[Records from a dataset]

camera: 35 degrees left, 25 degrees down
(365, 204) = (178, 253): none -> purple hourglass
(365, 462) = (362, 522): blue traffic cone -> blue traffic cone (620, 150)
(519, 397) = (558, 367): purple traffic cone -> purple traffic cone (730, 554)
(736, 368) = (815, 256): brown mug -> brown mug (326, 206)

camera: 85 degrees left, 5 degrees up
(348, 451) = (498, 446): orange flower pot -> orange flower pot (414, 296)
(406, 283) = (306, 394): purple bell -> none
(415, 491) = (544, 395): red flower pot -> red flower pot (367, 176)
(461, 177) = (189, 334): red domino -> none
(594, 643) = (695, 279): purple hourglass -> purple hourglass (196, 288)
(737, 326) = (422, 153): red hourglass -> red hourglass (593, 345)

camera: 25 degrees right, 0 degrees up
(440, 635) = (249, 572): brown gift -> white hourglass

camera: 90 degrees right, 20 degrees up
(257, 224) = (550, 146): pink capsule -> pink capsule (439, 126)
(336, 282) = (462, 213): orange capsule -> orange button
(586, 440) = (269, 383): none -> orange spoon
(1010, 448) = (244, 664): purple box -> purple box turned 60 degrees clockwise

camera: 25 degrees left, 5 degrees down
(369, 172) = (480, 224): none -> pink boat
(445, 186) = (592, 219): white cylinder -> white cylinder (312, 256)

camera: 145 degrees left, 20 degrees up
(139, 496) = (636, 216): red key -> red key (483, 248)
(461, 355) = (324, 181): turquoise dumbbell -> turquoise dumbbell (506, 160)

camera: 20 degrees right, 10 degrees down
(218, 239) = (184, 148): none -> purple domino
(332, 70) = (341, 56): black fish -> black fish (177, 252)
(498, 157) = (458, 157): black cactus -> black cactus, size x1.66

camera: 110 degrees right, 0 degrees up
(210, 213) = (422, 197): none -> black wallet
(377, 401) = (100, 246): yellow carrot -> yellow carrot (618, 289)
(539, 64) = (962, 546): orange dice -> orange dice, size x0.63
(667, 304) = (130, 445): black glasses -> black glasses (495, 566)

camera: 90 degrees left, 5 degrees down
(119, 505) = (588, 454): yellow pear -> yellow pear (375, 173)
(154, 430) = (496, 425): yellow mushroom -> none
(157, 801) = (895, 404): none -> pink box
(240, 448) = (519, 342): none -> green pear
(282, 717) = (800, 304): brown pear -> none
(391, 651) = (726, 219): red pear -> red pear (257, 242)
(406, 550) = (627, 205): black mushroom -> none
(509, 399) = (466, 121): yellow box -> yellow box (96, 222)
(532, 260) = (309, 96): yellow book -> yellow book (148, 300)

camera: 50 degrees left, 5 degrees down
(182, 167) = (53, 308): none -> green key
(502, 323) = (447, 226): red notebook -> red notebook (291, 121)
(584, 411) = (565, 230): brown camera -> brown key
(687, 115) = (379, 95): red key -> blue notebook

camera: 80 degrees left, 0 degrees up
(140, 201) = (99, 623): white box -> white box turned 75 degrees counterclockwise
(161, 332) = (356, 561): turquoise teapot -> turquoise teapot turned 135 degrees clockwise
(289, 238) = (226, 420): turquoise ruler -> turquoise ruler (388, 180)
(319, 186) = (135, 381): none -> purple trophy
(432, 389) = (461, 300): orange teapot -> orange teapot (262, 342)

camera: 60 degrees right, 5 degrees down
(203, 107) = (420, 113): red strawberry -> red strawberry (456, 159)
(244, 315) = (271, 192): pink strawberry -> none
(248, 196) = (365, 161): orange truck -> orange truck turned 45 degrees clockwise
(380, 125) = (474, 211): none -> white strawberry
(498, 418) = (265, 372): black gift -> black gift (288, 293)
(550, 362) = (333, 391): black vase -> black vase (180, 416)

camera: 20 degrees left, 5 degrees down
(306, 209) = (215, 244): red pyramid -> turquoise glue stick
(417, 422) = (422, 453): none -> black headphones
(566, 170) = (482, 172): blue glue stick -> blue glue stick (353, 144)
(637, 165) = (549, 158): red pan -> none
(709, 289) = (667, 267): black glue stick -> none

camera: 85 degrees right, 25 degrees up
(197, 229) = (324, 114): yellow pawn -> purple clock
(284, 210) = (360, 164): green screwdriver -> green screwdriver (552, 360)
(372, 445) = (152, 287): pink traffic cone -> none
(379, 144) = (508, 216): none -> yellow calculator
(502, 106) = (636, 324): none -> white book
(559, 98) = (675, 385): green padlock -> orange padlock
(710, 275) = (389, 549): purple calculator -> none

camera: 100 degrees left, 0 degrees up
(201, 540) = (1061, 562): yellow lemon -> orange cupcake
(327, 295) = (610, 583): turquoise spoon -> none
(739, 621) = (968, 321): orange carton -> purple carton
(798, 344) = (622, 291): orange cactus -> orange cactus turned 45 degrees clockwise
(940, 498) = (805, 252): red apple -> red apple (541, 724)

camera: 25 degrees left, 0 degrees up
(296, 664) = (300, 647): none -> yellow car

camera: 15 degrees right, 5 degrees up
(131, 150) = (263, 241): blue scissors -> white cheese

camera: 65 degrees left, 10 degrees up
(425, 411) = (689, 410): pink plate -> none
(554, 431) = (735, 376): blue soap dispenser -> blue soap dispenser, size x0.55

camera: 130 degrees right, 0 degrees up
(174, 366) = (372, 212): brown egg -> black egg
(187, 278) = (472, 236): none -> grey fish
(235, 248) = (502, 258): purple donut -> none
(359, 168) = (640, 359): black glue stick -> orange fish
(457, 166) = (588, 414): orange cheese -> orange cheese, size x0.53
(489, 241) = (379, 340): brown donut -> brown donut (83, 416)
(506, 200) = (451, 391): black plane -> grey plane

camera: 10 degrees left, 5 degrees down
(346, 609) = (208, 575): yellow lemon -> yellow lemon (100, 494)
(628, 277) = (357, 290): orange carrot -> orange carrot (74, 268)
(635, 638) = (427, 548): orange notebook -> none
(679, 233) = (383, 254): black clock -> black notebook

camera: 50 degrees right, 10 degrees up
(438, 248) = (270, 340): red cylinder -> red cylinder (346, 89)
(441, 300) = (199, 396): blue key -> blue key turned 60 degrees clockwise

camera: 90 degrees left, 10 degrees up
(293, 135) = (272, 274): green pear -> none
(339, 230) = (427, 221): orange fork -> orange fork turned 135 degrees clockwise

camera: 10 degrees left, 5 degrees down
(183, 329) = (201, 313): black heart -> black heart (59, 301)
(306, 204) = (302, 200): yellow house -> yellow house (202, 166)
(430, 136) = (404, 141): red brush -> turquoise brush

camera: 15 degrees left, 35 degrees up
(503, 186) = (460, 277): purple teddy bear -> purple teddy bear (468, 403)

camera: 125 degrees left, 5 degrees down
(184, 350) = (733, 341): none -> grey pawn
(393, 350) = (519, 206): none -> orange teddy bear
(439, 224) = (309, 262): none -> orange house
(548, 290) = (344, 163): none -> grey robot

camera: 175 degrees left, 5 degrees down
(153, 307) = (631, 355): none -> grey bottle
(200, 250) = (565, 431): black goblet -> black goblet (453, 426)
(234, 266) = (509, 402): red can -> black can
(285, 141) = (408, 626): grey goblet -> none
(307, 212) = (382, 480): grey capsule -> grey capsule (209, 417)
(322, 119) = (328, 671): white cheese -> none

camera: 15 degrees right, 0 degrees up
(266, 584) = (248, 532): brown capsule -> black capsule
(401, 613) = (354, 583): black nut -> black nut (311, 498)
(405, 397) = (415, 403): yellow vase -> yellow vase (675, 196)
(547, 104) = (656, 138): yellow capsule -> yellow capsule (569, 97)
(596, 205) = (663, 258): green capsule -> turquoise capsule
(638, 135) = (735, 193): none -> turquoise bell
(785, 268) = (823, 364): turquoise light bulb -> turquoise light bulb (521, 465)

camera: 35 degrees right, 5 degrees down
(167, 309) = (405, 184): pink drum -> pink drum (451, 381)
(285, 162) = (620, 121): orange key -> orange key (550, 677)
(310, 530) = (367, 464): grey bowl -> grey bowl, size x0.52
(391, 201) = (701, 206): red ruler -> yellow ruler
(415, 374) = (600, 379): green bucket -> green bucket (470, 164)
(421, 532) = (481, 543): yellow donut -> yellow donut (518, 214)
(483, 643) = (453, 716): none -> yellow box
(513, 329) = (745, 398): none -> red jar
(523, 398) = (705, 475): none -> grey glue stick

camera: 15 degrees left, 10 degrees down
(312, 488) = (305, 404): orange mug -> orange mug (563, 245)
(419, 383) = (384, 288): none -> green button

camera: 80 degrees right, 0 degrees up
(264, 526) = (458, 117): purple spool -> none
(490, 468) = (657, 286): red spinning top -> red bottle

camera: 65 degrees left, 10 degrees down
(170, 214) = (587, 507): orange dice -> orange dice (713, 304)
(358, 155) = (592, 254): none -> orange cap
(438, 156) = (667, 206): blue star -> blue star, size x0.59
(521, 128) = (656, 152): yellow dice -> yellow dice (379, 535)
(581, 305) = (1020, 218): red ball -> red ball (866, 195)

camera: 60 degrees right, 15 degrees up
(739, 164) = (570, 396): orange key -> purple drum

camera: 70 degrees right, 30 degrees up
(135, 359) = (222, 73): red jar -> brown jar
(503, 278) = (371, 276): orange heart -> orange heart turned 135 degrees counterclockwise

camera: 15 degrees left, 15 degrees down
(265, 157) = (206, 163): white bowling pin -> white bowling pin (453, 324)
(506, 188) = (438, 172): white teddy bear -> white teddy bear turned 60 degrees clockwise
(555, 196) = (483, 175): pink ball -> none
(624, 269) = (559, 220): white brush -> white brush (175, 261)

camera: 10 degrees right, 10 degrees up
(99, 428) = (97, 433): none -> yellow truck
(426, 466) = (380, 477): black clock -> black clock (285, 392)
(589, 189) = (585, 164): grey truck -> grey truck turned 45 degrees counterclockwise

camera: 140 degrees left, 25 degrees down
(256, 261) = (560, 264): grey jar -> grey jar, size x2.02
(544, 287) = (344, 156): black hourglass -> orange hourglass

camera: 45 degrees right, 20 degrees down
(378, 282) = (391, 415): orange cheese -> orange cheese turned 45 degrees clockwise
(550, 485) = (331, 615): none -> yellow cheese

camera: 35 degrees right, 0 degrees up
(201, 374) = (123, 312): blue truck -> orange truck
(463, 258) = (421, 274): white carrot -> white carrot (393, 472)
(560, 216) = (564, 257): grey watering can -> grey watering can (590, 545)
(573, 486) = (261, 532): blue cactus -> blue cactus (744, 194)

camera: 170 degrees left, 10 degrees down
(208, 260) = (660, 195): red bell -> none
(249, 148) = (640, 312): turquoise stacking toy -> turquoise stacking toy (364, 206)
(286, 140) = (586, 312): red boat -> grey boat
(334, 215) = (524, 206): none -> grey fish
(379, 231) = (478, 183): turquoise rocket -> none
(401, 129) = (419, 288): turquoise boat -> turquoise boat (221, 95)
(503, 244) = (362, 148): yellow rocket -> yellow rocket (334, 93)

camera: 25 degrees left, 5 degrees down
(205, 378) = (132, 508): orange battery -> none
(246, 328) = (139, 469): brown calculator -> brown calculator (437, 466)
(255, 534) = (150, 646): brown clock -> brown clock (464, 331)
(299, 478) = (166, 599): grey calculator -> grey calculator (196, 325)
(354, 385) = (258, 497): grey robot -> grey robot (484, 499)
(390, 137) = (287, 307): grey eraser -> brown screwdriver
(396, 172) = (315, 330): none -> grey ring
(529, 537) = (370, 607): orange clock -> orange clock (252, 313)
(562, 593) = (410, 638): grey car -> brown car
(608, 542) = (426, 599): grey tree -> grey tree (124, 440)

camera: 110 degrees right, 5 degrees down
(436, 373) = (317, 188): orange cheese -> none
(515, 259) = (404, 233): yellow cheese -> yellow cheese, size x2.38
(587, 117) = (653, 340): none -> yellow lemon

# ASSIGNED TASK
Write out, from the lines above, only those from the line with "(687, 115) = (379, 95): red" to the line with "(502, 106) = (636, 324): none -> white book", exactly as given, including the first and the last.

# ANSWER TO THIS EXERCISE
(687, 115) = (379, 95): red key -> blue notebook

camera: 80 degrees left, 0 degrees up
(140, 201) = (99, 623): white box -> white box turned 75 degrees counterclockwise
(161, 332) = (356, 561): turquoise teapot -> turquoise teapot turned 135 degrees clockwise
(289, 238) = (226, 420): turquoise ruler -> turquoise ruler (388, 180)
(319, 186) = (135, 381): none -> purple trophy
(432, 389) = (461, 300): orange teapot -> orange teapot (262, 342)

camera: 60 degrees right, 5 degrees down
(203, 107) = (420, 113): red strawberry -> red strawberry (456, 159)
(244, 315) = (271, 192): pink strawberry -> none
(248, 196) = (365, 161): orange truck -> orange truck turned 45 degrees clockwise
(380, 125) = (474, 211): none -> white strawberry
(498, 418) = (265, 372): black gift -> black gift (288, 293)
(550, 362) = (333, 391): black vase -> black vase (180, 416)

camera: 20 degrees left, 5 degrees down
(306, 209) = (215, 244): red pyramid -> turquoise glue stick
(417, 422) = (422, 453): none -> black headphones
(566, 170) = (482, 172): blue glue stick -> blue glue stick (353, 144)
(637, 165) = (549, 158): red pan -> none
(709, 289) = (667, 267): black glue stick -> none

camera: 85 degrees right, 25 degrees up
(197, 229) = (324, 114): yellow pawn -> purple clock
(284, 210) = (360, 164): green screwdriver -> green screwdriver (552, 360)
(372, 445) = (152, 287): pink traffic cone -> none
(379, 144) = (508, 216): none -> yellow calculator
(502, 106) = (636, 324): none -> white book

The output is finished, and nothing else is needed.